Object matching data:
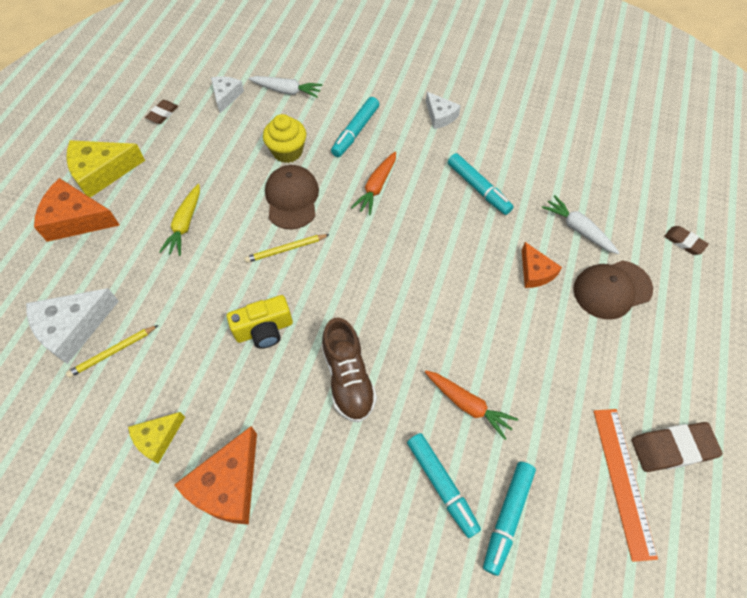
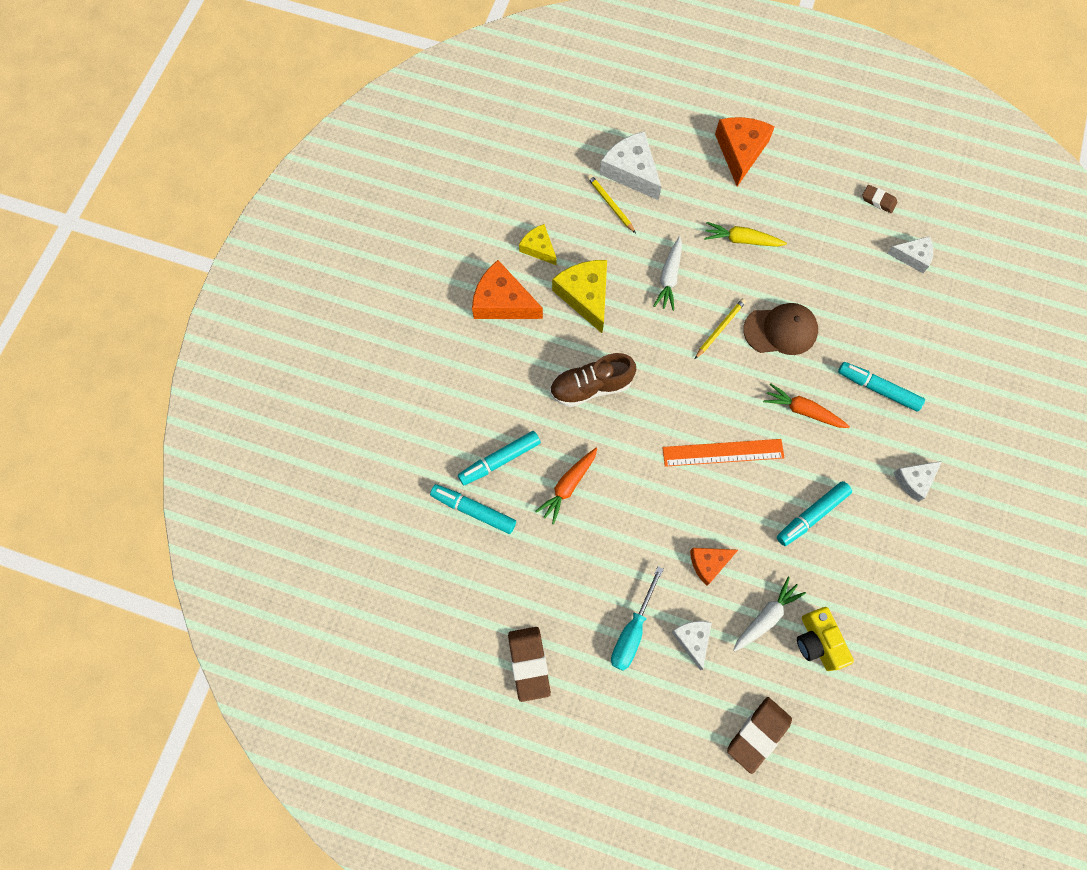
camera: 90 degrees right, 10 degrees up
yellow cheese [66,140,145,198] -> yellow cheese moved to [552,260,607,333]
yellow camera [227,295,293,349] -> yellow camera moved to [797,607,854,671]
yellow pencil [244,234,330,263] -> yellow pencil turned 60 degrees clockwise [695,298,746,359]
white carrot [248,76,323,98] -> white carrot moved to [654,236,682,311]
yellow cupcake [263,114,306,163] -> none
brown cap [573,260,653,319] -> white cheese [671,621,712,670]
orange ruler [594,409,658,562] -> orange ruler moved to [662,439,784,467]
brown eraser [664,226,709,255] -> brown eraser [727,697,792,774], size x1.70
none -> turquoise screwdriver [611,566,664,671]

§ **Prompt**
From the first line above to the last, copy the records exactly but omit the pictures.

§ **Task answer**
camera: 90 degrees right, 10 degrees up
yellow cheese [66,140,145,198] -> yellow cheese moved to [552,260,607,333]
yellow camera [227,295,293,349] -> yellow camera moved to [797,607,854,671]
yellow pencil [244,234,330,263] -> yellow pencil turned 60 degrees clockwise [695,298,746,359]
white carrot [248,76,323,98] -> white carrot moved to [654,236,682,311]
yellow cupcake [263,114,306,163] -> none
brown cap [573,260,653,319] -> white cheese [671,621,712,670]
orange ruler [594,409,658,562] -> orange ruler moved to [662,439,784,467]
brown eraser [664,226,709,255] -> brown eraser [727,697,792,774], size x1.70
none -> turquoise screwdriver [611,566,664,671]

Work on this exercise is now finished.